Copy, from the material below, every line in which the word "white" can be found.

RECORDED INFORMATION »
◆ ◆ ◆ ◆
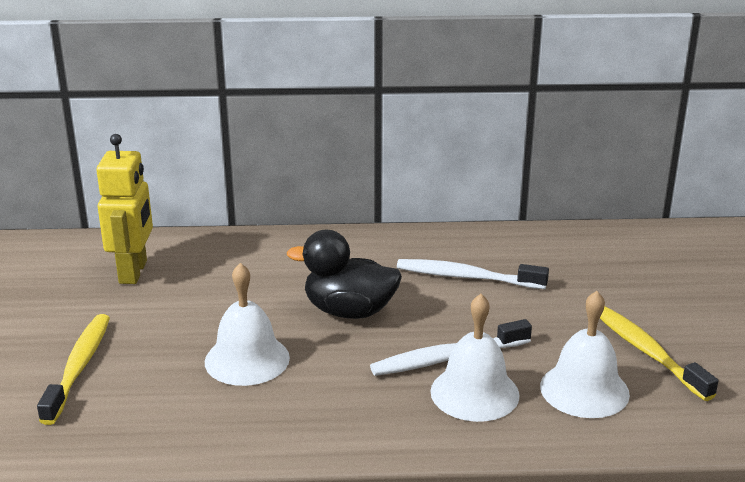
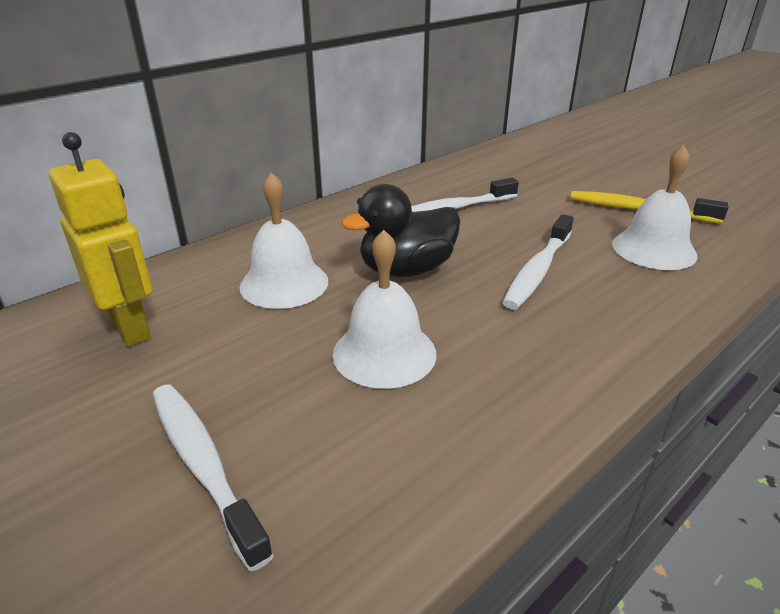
camera: 40 degrees left, 5 degrees up
(79, 367) = (203, 465): yellow toothbrush -> white toothbrush
(474, 393) = (599, 285): white bell -> white bell (284, 283)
◆ ◆ ◆ ◆
WRITTEN RESPONSE »
(79, 367) = (203, 465): yellow toothbrush -> white toothbrush
(474, 393) = (599, 285): white bell -> white bell (284, 283)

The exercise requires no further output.